[Required work]
In the data that follows, how many lines contain the word "tile"? Give only that number.

[Input data]
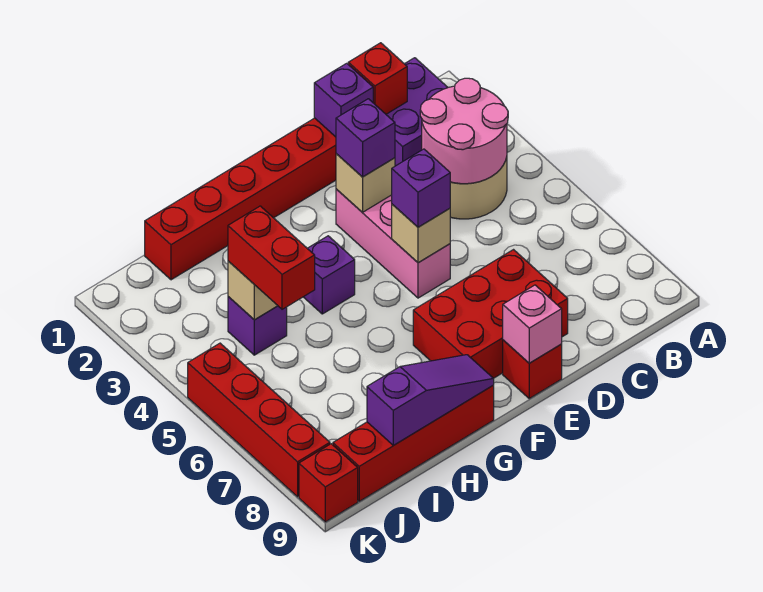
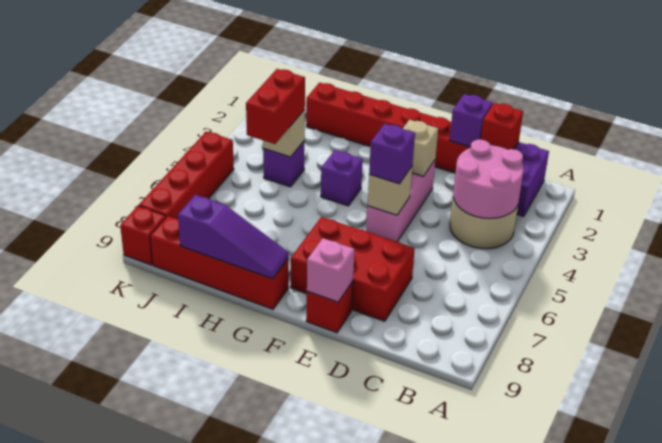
purple brick E3 level 3 -> none

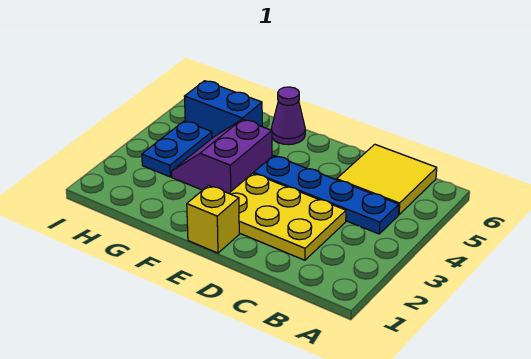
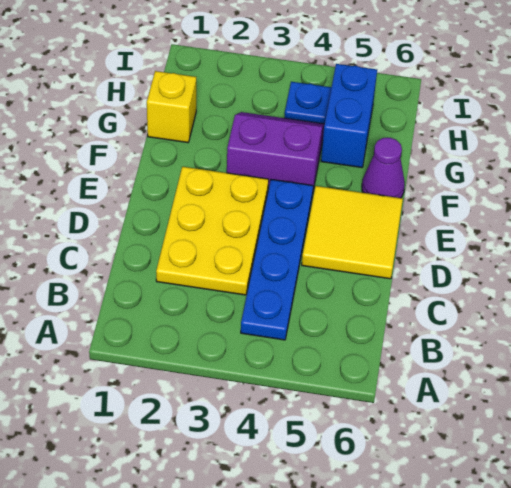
yellow tile B5:C6 level 1 -> yellow tile D5:E6 level 1
yellow brick E1 level 1 -> yellow brick G1 level 1
blue plate H3:H4 level 1 -> blue plate H4 level 1

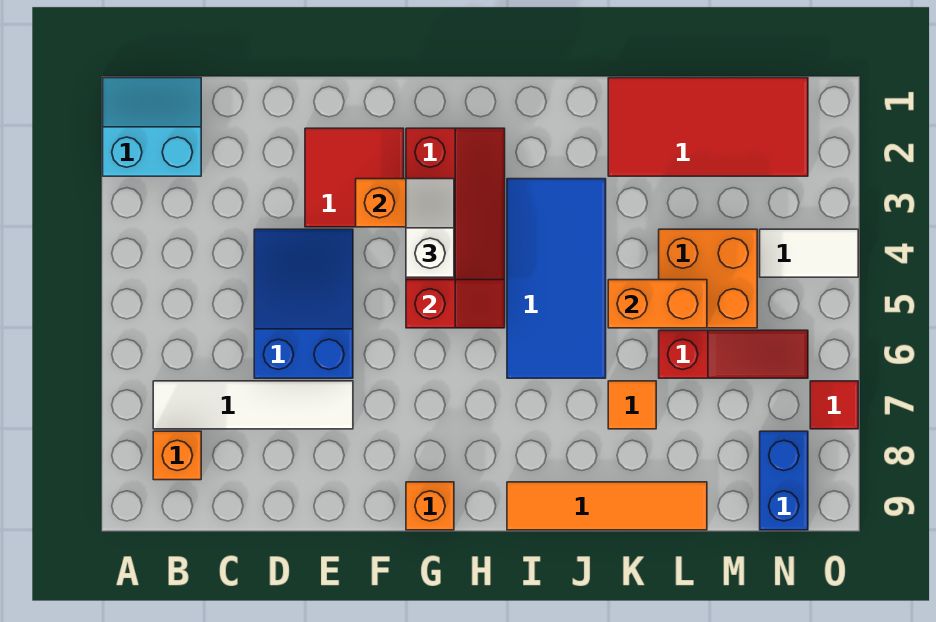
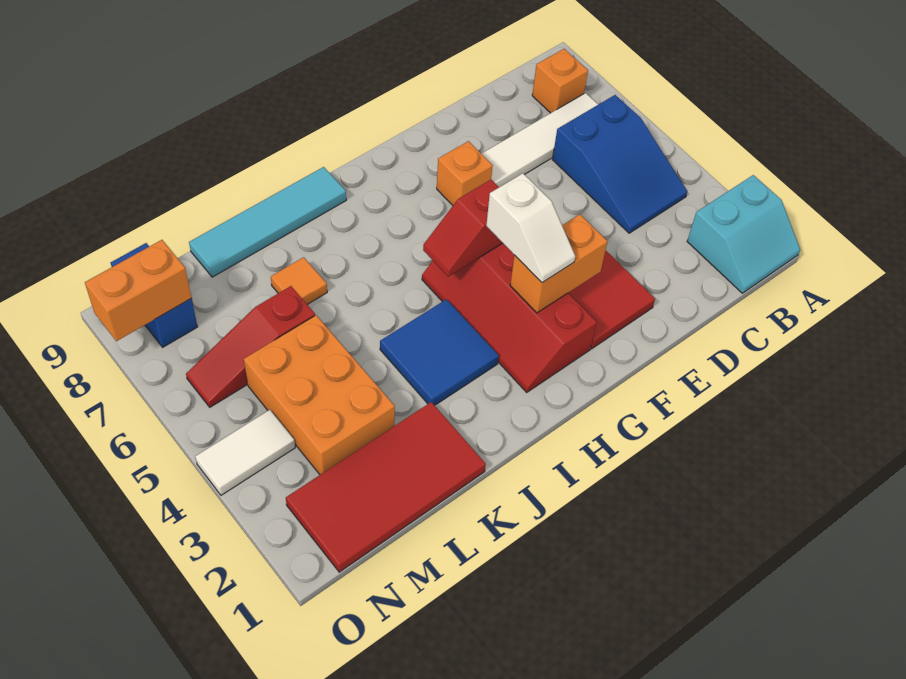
blue slope D4:E6 level 1 top 6 -> blue slope B4:C6 level 1 top 6
orange brick G9 level 1 -> orange brick F7 level 1
blue tile I3:J6 level 1 -> blue tile I3:J4 level 1
orange tile I9:L9 level 1 -> cyan tile I9:L9 level 1
orange brick K5:L5 level 2 -> orange brick N8:O8 level 2
orange brick L4:M5 level 1 -> orange brick L3:M5 level 1
red tile O7 level 1 -> none

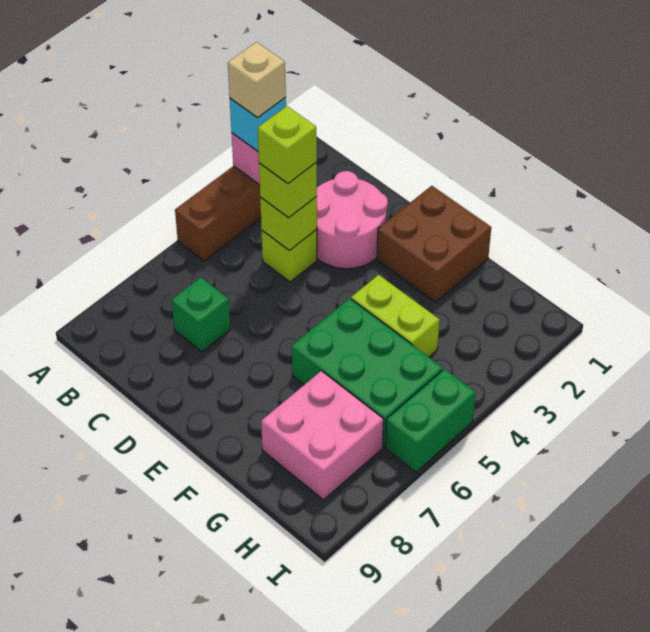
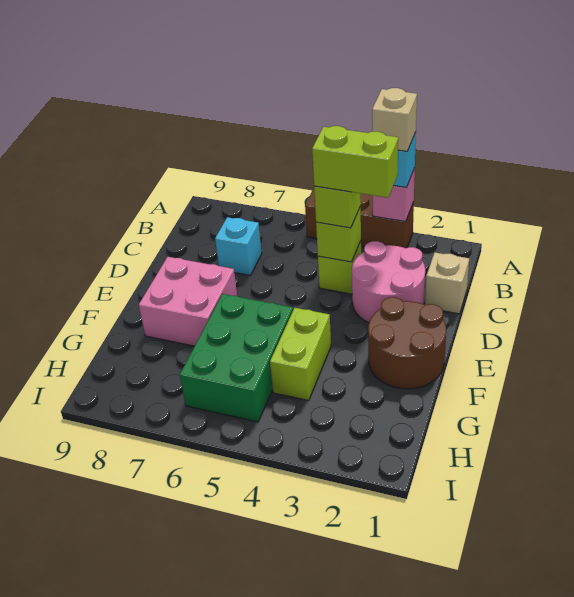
none -> tan brick C1 level 1
lime brick C4 level 4 -> lime brick C3:C4 level 4
green brick C7 level 1 -> cyan brick C7 level 1
brown brick E1:F2 level 1 -> brown round brick E1:F2 level 1
pink brick G7:H8 level 1 -> pink brick E7:F8 level 1
green brick I5:I6 level 1 -> none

[Solved problem]
4